## WHAT THIS TASK INVOLVES
Would you return the lines between the one holding "tan brick F3" and the one holding "none -> black brick G5:G6 level 1", inclusive, and only those, exactly as they stand in the listing below?

## DATA TO EXAMINE
---+---
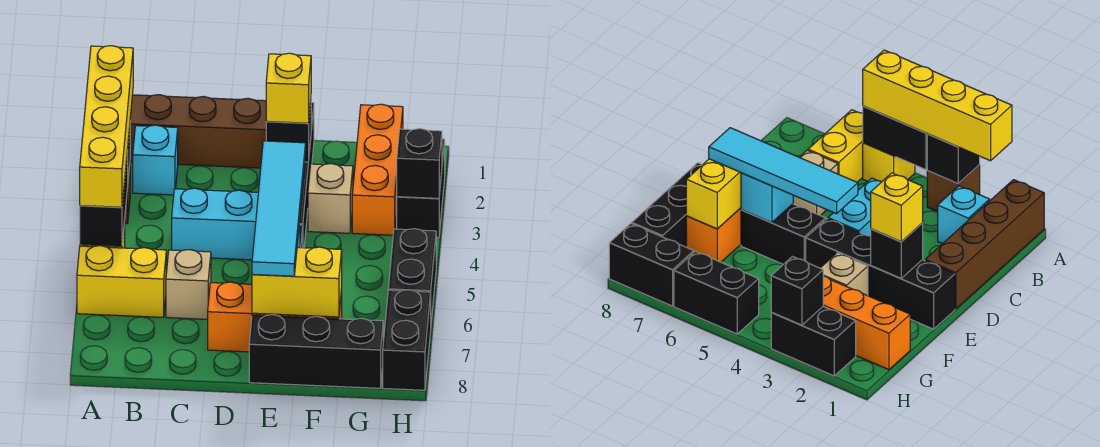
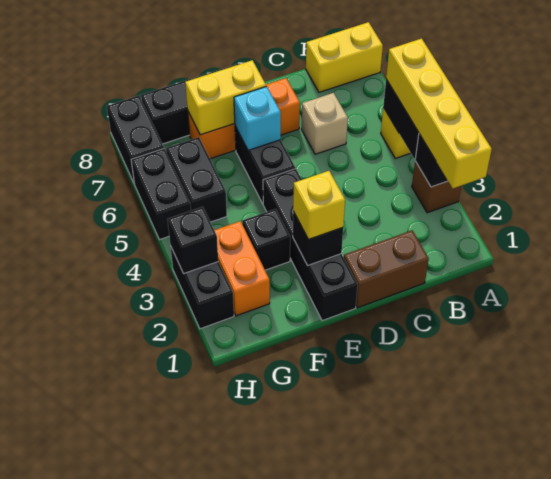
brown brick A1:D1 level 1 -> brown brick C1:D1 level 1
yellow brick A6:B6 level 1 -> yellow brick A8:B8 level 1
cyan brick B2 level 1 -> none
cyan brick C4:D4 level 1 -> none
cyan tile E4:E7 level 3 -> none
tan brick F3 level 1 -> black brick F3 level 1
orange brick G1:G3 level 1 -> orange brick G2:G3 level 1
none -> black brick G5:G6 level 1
---+---
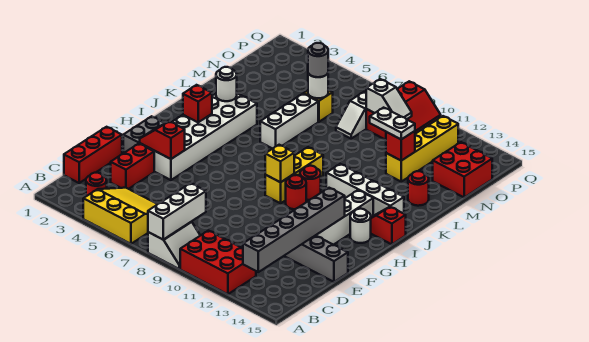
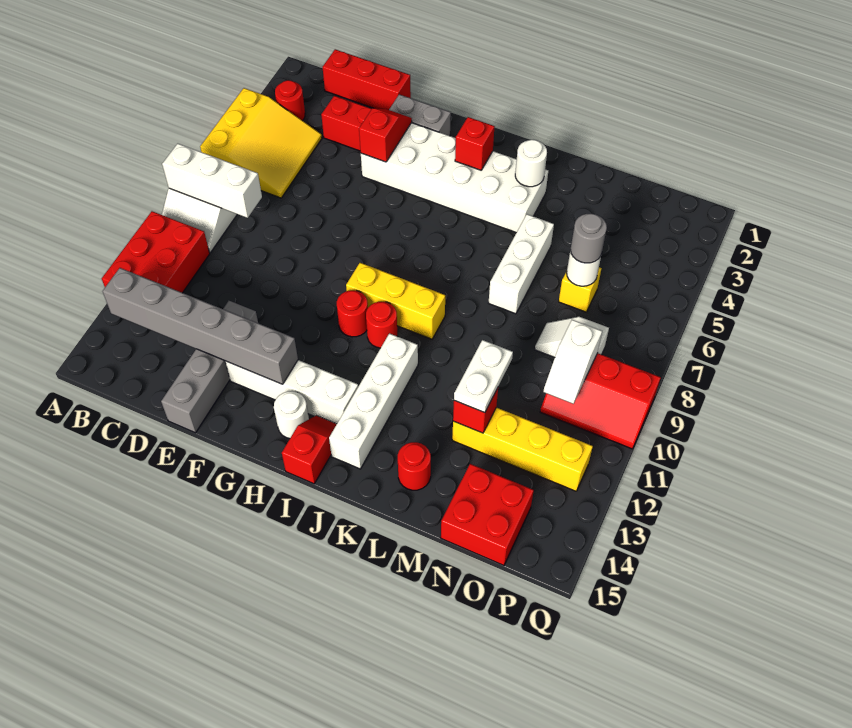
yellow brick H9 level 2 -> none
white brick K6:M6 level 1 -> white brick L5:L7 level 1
---+---
## EXPECTED ANSWER
tan brick F3 level 1 -> black brick F3 level 1
orange brick G1:G3 level 1 -> orange brick G2:G3 level 1
none -> black brick G5:G6 level 1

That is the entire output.